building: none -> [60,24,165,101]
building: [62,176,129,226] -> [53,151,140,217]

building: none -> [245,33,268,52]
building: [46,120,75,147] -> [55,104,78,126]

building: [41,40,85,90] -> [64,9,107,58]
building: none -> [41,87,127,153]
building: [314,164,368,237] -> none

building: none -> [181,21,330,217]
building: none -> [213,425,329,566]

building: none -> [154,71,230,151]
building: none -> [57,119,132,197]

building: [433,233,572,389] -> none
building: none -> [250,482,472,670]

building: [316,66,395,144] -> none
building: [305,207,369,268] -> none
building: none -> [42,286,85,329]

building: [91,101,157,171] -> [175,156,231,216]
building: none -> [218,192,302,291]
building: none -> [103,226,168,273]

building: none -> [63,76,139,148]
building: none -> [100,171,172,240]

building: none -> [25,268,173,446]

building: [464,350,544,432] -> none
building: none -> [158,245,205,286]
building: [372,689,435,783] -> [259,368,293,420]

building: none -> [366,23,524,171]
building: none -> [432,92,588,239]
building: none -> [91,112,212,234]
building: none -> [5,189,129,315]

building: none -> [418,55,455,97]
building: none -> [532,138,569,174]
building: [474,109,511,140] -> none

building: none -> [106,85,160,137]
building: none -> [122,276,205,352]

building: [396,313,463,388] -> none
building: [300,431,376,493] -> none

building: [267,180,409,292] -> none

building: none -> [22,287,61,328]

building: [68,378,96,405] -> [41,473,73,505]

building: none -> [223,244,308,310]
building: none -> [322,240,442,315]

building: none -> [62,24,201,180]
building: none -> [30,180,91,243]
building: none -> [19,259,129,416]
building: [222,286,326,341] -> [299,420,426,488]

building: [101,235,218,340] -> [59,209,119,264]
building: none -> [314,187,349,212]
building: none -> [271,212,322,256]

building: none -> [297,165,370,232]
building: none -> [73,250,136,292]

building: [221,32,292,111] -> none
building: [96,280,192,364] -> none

--------------------------------

Try it:
Print exactly the line containing "building: none -> [62,24,201,180]" and every line after it through the end of the records above, and nothing else.

Exercise answer:
building: none -> [62,24,201,180]
building: none -> [30,180,91,243]
building: none -> [19,259,129,416]
building: [222,286,326,341] -> [299,420,426,488]

building: [101,235,218,340] -> [59,209,119,264]
building: none -> [314,187,349,212]
building: none -> [271,212,322,256]

building: none -> [297,165,370,232]
building: none -> [73,250,136,292]

building: [221,32,292,111] -> none
building: [96,280,192,364] -> none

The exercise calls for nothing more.